Work order
Below are some records; copy each line in them that contains "taxiway".

Top of Given information

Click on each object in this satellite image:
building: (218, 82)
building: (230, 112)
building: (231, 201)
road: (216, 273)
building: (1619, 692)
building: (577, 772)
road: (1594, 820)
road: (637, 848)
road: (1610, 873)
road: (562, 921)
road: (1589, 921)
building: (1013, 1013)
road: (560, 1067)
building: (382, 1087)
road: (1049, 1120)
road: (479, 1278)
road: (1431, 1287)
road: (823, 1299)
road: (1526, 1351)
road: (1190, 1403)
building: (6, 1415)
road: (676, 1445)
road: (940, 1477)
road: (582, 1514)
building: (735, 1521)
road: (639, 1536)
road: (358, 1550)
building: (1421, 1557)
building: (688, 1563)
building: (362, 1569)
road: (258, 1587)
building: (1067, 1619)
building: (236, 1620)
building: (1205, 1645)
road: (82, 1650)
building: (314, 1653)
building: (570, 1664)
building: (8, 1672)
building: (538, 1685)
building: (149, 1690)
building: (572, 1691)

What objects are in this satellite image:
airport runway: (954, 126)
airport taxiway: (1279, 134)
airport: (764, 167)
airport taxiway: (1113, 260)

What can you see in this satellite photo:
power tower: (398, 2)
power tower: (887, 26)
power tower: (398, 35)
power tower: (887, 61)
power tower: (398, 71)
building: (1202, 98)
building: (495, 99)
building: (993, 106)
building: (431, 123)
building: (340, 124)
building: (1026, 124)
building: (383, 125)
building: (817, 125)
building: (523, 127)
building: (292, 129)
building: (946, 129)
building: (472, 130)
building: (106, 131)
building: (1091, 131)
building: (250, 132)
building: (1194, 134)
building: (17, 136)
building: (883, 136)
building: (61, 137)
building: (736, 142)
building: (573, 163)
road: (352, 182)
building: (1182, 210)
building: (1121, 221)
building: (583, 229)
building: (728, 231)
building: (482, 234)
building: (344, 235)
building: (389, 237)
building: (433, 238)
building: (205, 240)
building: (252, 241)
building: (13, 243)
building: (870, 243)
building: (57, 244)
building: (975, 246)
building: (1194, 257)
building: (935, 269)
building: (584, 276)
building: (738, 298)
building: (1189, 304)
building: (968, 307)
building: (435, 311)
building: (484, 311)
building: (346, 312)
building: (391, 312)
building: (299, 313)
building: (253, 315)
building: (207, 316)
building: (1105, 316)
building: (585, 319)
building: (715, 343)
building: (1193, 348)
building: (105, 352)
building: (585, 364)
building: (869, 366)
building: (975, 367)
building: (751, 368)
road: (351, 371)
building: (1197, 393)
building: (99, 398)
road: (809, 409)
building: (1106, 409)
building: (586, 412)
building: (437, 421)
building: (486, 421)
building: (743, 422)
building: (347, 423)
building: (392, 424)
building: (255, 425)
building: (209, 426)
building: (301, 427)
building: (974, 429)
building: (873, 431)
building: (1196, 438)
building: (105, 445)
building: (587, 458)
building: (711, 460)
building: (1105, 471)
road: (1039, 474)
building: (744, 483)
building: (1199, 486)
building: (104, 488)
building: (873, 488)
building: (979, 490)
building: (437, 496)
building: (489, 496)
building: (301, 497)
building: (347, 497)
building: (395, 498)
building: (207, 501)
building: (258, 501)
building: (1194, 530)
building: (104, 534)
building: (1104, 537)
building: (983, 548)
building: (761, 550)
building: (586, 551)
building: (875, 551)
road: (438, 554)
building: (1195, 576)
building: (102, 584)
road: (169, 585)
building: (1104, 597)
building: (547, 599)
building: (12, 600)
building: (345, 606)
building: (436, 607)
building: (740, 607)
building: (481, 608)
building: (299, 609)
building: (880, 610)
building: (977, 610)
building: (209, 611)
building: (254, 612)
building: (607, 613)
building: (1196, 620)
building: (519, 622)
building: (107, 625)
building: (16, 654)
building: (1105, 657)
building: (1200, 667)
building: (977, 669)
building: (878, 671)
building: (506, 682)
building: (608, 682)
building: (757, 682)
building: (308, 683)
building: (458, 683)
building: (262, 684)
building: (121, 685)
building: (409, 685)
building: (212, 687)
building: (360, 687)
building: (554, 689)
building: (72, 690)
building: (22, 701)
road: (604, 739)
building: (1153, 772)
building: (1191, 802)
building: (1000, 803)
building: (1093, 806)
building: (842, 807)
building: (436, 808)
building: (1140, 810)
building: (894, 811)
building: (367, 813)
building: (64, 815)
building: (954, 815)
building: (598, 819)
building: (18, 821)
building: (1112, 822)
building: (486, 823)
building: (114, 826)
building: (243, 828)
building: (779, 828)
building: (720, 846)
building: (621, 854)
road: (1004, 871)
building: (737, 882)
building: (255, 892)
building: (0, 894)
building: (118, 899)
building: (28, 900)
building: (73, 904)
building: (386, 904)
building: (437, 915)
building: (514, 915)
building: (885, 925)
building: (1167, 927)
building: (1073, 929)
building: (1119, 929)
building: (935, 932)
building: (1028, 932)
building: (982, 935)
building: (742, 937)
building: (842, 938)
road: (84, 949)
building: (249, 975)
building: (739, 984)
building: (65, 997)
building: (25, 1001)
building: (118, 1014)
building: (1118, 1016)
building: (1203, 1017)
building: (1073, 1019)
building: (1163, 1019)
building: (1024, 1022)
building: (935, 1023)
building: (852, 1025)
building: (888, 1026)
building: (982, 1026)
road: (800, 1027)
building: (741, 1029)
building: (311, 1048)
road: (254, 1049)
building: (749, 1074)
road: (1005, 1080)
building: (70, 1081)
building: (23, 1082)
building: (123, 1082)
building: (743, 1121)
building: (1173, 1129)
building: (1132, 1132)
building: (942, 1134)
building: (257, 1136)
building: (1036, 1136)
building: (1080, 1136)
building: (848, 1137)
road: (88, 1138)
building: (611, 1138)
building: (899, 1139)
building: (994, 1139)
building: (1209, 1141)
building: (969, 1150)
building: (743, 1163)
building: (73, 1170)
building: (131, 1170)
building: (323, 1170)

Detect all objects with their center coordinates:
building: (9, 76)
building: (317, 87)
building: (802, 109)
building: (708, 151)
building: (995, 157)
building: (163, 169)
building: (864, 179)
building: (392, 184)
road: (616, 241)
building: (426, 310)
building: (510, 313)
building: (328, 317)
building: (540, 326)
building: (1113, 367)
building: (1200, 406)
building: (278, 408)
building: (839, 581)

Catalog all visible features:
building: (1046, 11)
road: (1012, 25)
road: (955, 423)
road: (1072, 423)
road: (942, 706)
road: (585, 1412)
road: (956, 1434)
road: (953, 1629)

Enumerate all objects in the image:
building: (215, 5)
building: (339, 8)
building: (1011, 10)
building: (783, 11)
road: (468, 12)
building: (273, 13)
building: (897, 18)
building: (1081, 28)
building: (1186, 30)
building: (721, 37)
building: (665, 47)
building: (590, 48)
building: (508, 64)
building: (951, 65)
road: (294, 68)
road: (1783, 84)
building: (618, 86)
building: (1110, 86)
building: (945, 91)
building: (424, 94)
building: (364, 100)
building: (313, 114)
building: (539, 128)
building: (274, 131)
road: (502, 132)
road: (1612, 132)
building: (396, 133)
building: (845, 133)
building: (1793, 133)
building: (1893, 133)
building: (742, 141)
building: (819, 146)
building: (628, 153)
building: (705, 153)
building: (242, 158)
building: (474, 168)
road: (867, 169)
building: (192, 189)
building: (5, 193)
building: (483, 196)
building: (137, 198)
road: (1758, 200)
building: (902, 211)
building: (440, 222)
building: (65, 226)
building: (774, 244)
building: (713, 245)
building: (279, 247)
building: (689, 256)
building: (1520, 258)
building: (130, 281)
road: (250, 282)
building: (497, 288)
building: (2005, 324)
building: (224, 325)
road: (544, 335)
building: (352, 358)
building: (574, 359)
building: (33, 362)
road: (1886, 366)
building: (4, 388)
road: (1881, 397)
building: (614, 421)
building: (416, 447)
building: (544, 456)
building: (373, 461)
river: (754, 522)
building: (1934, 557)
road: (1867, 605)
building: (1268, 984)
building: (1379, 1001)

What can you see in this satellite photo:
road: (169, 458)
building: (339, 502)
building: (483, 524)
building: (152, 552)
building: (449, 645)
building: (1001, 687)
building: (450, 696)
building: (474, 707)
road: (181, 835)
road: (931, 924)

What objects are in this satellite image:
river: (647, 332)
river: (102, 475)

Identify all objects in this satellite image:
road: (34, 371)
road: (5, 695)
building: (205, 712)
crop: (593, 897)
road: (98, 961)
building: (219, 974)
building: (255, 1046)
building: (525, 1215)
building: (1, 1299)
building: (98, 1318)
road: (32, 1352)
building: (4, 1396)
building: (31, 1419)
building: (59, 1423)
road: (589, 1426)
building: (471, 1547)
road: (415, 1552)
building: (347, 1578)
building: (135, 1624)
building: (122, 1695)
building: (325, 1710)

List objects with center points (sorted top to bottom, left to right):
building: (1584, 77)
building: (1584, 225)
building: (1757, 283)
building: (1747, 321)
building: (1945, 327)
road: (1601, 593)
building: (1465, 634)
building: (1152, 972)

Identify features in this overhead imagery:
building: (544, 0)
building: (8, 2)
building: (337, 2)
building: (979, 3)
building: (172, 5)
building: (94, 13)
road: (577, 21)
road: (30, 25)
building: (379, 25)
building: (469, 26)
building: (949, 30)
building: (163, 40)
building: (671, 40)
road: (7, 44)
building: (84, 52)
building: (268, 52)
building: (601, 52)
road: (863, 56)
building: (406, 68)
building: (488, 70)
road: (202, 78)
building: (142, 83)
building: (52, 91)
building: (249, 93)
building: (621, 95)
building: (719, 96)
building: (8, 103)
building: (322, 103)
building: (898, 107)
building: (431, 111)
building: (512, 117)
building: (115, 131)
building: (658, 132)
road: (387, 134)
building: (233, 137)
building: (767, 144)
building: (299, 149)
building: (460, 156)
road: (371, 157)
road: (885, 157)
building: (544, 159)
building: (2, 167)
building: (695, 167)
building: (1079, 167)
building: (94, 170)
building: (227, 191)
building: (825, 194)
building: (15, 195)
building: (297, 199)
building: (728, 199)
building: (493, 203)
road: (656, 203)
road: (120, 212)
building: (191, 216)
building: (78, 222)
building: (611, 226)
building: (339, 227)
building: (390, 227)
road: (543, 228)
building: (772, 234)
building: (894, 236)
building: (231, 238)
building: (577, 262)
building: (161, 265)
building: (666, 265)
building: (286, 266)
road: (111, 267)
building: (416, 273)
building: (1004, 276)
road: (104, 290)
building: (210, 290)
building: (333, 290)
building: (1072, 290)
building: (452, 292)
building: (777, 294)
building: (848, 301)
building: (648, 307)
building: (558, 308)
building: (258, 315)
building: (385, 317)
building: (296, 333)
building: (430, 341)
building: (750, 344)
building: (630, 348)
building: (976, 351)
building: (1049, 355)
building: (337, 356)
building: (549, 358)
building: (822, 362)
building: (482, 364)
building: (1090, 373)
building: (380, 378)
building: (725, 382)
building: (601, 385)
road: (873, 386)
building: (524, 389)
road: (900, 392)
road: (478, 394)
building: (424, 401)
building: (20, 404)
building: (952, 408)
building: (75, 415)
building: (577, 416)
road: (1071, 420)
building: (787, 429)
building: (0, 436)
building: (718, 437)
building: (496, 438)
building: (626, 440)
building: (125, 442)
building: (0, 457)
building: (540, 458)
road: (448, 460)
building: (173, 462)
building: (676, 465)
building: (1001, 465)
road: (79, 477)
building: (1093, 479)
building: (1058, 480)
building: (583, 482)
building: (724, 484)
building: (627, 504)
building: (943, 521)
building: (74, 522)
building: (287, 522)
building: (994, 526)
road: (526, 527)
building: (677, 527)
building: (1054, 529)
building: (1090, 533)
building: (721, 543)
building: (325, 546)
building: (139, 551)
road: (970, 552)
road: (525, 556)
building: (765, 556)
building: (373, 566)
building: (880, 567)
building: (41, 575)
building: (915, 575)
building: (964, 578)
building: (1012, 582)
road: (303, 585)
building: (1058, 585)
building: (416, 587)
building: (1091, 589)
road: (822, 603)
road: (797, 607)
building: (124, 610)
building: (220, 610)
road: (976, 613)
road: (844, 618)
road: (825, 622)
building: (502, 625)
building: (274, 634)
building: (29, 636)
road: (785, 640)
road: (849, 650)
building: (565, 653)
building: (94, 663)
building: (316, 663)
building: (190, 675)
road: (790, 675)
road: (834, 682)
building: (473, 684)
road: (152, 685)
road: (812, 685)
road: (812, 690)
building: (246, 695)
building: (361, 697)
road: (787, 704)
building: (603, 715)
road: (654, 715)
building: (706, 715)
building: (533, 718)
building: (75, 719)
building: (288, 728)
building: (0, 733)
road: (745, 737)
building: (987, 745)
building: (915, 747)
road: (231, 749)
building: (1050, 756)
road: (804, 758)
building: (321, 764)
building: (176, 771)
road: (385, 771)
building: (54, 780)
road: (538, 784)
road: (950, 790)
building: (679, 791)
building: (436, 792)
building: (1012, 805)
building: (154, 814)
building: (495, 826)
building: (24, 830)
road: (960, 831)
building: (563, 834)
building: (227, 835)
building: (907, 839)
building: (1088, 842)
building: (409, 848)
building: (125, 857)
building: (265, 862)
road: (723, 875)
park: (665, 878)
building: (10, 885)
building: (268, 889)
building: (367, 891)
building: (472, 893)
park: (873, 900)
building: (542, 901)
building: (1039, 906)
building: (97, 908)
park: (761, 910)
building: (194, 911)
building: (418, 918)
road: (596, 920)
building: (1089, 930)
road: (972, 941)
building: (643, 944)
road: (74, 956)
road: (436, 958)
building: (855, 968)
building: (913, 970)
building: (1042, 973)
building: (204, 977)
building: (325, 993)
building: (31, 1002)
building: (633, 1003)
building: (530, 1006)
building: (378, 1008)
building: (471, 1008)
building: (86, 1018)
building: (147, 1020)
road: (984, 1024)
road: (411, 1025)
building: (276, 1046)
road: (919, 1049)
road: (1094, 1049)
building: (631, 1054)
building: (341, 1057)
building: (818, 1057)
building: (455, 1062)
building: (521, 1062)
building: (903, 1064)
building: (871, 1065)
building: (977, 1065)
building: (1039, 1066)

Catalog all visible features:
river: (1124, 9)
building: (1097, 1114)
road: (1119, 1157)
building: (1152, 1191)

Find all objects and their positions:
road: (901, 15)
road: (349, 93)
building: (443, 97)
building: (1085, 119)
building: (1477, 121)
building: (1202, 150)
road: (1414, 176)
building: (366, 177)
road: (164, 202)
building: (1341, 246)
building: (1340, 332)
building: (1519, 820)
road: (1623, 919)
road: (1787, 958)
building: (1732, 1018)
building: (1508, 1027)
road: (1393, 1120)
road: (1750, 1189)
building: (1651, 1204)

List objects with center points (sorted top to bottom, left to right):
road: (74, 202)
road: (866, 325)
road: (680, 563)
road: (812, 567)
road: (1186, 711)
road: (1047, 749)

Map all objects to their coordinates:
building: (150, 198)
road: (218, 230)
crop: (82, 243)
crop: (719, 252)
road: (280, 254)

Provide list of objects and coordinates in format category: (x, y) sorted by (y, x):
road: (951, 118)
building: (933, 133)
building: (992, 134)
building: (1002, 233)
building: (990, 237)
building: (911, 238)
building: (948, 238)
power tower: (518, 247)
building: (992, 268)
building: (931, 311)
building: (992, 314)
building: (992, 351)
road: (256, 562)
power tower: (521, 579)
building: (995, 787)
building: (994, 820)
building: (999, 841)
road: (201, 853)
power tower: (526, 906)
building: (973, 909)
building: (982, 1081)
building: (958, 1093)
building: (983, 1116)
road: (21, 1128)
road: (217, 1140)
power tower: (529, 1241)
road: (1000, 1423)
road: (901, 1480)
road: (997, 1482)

Bottom of Given information

Output for this task
airport taxiway: (1279, 134)
airport taxiway: (1113, 260)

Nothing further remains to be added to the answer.